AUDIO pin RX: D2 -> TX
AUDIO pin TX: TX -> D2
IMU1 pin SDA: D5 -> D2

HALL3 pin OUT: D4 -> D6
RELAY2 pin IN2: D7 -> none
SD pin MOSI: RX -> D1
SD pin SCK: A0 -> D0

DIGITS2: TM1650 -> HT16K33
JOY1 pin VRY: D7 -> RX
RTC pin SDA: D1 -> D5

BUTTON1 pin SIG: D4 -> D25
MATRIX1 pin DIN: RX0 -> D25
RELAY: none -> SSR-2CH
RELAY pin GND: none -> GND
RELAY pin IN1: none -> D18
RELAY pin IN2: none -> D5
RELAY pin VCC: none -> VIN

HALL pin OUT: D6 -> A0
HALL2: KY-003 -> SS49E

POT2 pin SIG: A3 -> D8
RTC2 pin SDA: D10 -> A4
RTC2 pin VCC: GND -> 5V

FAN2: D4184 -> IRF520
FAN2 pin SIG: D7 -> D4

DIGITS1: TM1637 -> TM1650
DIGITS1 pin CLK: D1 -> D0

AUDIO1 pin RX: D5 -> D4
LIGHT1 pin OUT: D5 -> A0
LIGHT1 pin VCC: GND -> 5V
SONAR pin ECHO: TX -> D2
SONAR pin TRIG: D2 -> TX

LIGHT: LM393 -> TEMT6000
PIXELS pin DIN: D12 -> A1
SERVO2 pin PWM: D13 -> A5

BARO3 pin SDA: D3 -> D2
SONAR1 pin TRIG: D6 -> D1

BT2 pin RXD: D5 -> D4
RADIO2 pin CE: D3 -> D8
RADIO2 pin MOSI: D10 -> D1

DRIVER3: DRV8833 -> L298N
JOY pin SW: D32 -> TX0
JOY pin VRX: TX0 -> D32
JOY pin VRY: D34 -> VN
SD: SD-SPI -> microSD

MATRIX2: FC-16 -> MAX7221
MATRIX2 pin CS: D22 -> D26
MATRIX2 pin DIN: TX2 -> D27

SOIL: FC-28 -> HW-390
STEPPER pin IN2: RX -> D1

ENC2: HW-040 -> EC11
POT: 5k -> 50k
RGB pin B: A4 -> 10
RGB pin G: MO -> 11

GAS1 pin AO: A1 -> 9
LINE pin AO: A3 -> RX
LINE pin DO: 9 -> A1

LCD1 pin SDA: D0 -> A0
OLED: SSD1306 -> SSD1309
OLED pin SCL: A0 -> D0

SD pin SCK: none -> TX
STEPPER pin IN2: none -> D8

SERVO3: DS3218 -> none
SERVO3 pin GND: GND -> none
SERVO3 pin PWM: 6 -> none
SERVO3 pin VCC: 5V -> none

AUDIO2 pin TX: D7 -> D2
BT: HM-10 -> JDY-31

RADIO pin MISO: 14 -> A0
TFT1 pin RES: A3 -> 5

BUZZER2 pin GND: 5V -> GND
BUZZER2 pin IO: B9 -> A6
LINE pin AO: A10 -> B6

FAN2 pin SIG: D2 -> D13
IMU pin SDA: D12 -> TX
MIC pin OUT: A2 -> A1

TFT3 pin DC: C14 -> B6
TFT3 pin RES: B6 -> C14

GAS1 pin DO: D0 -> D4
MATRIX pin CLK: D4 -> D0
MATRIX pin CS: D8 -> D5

Problem details: The stopping point is the line containing "RGB pin B: A4 -> 10". Reproduce exactly every line of the material from the first through that one.

Completed exercise:
AUDIO pin RX: D2 -> TX
AUDIO pin TX: TX -> D2
IMU1 pin SDA: D5 -> D2

HALL3 pin OUT: D4 -> D6
RELAY2 pin IN2: D7 -> none
SD pin MOSI: RX -> D1
SD pin SCK: A0 -> D0

DIGITS2: TM1650 -> HT16K33
JOY1 pin VRY: D7 -> RX
RTC pin SDA: D1 -> D5

BUTTON1 pin SIG: D4 -> D25
MATRIX1 pin DIN: RX0 -> D25
RELAY: none -> SSR-2CH
RELAY pin GND: none -> GND
RELAY pin IN1: none -> D18
RELAY pin IN2: none -> D5
RELAY pin VCC: none -> VIN

HALL pin OUT: D6 -> A0
HALL2: KY-003 -> SS49E

POT2 pin SIG: A3 -> D8
RTC2 pin SDA: D10 -> A4
RTC2 pin VCC: GND -> 5V

FAN2: D4184 -> IRF520
FAN2 pin SIG: D7 -> D4

DIGITS1: TM1637 -> TM1650
DIGITS1 pin CLK: D1 -> D0

AUDIO1 pin RX: D5 -> D4
LIGHT1 pin OUT: D5 -> A0
LIGHT1 pin VCC: GND -> 5V
SONAR pin ECHO: TX -> D2
SONAR pin TRIG: D2 -> TX

LIGHT: LM393 -> TEMT6000
PIXELS pin DIN: D12 -> A1
SERVO2 pin PWM: D13 -> A5

BARO3 pin SDA: D3 -> D2
SONAR1 pin TRIG: D6 -> D1

BT2 pin RXD: D5 -> D4
RADIO2 pin CE: D3 -> D8
RADIO2 pin MOSI: D10 -> D1

DRIVER3: DRV8833 -> L298N
JOY pin SW: D32 -> TX0
JOY pin VRX: TX0 -> D32
JOY pin VRY: D34 -> VN
SD: SD-SPI -> microSD

MATRIX2: FC-16 -> MAX7221
MATRIX2 pin CS: D22 -> D26
MATRIX2 pin DIN: TX2 -> D27

SOIL: FC-28 -> HW-390
STEPPER pin IN2: RX -> D1

ENC2: HW-040 -> EC11
POT: 5k -> 50k
RGB pin B: A4 -> 10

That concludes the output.